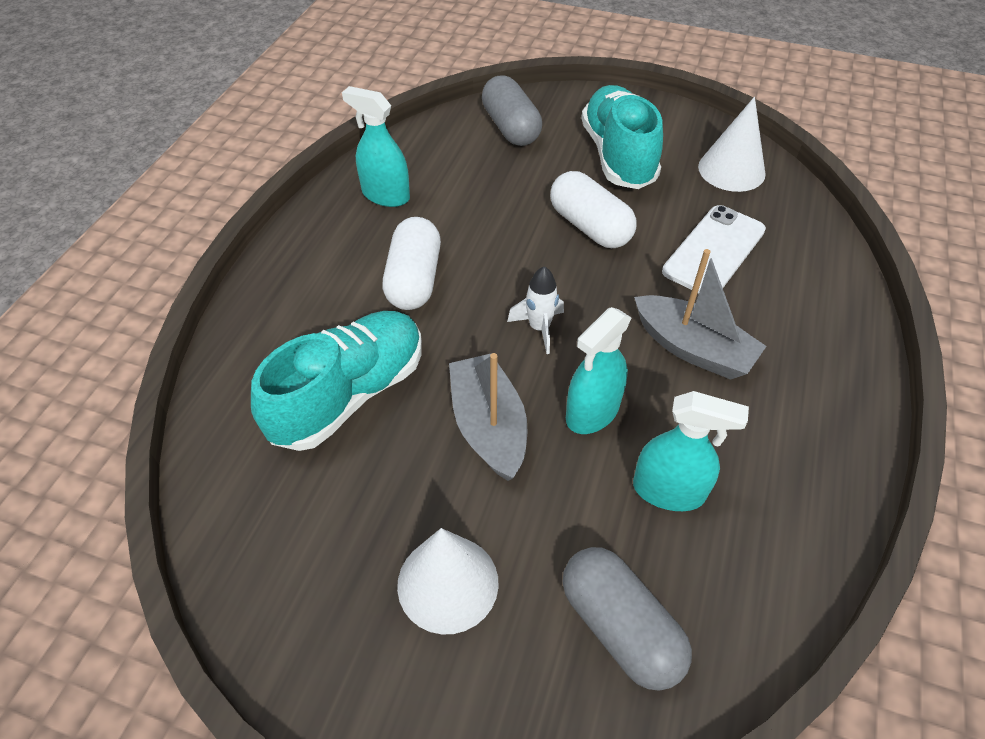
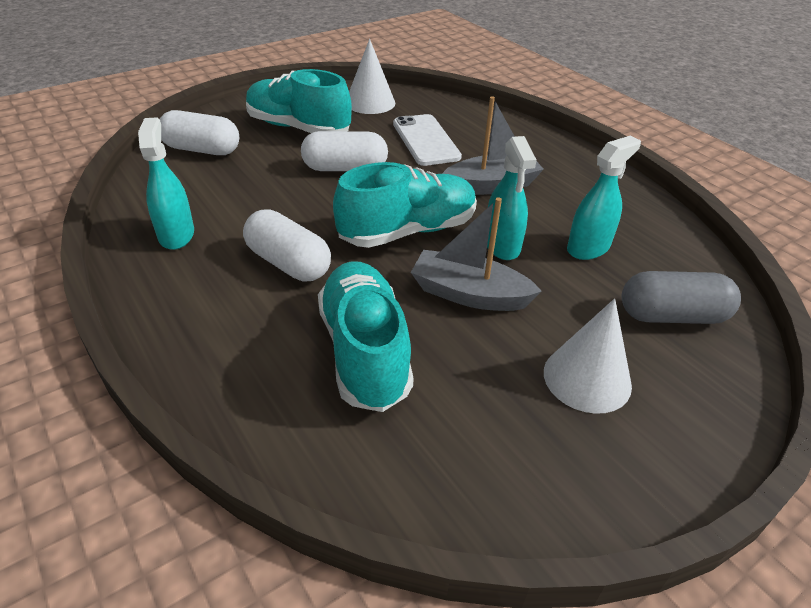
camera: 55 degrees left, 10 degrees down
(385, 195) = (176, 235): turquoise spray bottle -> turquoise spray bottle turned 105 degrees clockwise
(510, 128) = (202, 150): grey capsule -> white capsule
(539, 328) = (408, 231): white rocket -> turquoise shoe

---

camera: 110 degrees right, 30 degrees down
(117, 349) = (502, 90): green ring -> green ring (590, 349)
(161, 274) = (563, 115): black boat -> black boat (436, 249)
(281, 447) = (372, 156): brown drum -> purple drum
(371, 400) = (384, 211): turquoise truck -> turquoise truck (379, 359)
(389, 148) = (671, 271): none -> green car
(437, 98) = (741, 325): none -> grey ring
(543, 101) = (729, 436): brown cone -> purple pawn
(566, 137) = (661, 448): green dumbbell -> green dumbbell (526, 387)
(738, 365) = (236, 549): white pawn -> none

* * *

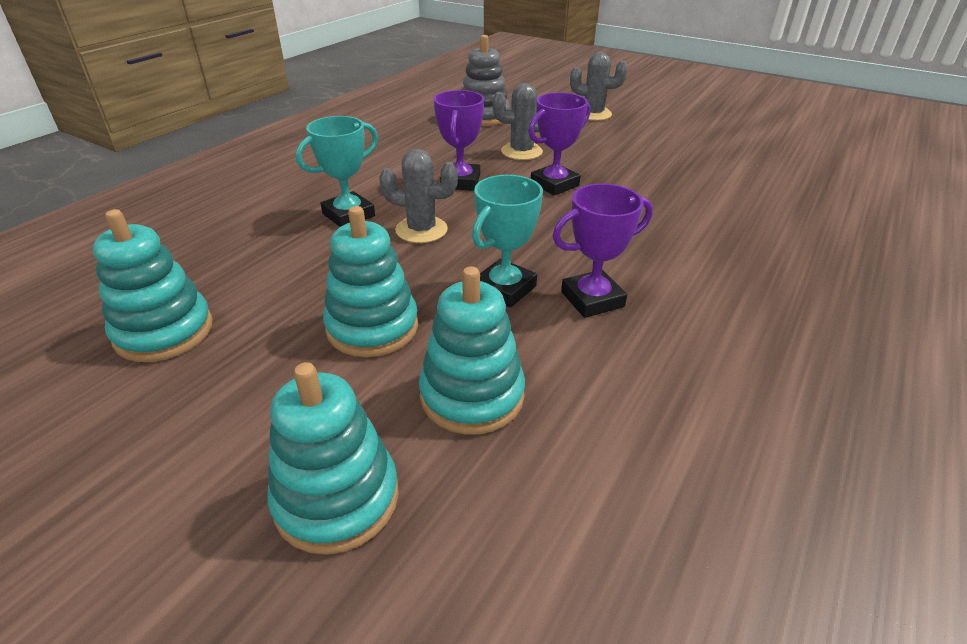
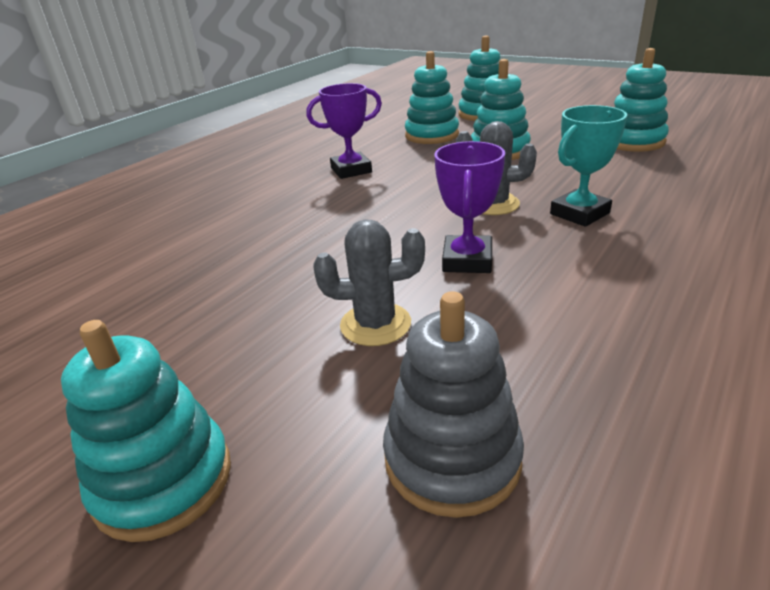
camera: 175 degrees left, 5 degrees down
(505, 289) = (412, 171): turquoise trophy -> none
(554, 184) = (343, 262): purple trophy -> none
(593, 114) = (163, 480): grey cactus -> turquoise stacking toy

Task details — Return the span of lines in the data above that opens at the line with "(117, 349) = (502, 90): green" and closes at the line with "(738, 365) = (236, 549): white pawn -> none", exactly, ends included, nothing else.

Answer box —
(117, 349) = (502, 90): green ring -> green ring (590, 349)
(161, 274) = (563, 115): black boat -> black boat (436, 249)
(281, 447) = (372, 156): brown drum -> purple drum
(371, 400) = (384, 211): turquoise truck -> turquoise truck (379, 359)
(389, 148) = (671, 271): none -> green car
(437, 98) = (741, 325): none -> grey ring
(543, 101) = (729, 436): brown cone -> purple pawn
(566, 137) = (661, 448): green dumbbell -> green dumbbell (526, 387)
(738, 365) = (236, 549): white pawn -> none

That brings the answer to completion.